▶ YOUR OBJECTIVE
The entries below must be repeated exactly. None may be skipped.

Per-category count data:
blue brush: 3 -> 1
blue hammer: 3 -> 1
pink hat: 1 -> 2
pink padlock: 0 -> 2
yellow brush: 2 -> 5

▶ RESPONSE TO THE TASK
blue brush: 3 -> 1
blue hammer: 3 -> 1
pink hat: 1 -> 2
pink padlock: 0 -> 2
yellow brush: 2 -> 5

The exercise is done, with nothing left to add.